[Start of section]

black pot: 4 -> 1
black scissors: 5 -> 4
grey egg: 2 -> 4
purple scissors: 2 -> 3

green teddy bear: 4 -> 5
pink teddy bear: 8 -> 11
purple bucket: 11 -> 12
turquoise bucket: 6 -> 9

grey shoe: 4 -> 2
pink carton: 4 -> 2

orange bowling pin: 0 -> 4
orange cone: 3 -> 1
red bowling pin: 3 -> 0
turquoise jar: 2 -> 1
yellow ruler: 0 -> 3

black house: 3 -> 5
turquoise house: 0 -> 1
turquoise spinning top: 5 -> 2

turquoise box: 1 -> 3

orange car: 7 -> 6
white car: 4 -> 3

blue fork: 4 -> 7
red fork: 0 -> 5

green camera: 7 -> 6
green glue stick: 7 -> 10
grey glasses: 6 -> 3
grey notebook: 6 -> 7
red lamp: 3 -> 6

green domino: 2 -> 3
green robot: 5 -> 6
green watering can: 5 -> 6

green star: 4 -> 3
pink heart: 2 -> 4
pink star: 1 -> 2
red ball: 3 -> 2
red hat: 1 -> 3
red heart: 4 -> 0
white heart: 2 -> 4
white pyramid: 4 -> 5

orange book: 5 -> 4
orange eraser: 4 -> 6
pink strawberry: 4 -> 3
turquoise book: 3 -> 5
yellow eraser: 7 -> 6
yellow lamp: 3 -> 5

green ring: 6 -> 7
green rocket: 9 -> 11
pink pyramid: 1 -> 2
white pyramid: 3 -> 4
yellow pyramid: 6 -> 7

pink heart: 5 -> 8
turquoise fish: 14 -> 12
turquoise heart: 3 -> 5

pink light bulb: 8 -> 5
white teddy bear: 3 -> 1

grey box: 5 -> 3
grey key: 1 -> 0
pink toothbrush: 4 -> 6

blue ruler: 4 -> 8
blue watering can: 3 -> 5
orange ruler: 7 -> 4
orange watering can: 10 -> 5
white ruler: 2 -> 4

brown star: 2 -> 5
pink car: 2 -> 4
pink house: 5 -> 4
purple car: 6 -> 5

[End of section]

◆ Directions
Print each line, exactly as written, from the one that contains "green ring: 6 -> 7" to the end of the data above, with both end lines included and nothing else.

◆ Reply
green ring: 6 -> 7
green rocket: 9 -> 11
pink pyramid: 1 -> 2
white pyramid: 3 -> 4
yellow pyramid: 6 -> 7

pink heart: 5 -> 8
turquoise fish: 14 -> 12
turquoise heart: 3 -> 5

pink light bulb: 8 -> 5
white teddy bear: 3 -> 1

grey box: 5 -> 3
grey key: 1 -> 0
pink toothbrush: 4 -> 6

blue ruler: 4 -> 8
blue watering can: 3 -> 5
orange ruler: 7 -> 4
orange watering can: 10 -> 5
white ruler: 2 -> 4

brown star: 2 -> 5
pink car: 2 -> 4
pink house: 5 -> 4
purple car: 6 -> 5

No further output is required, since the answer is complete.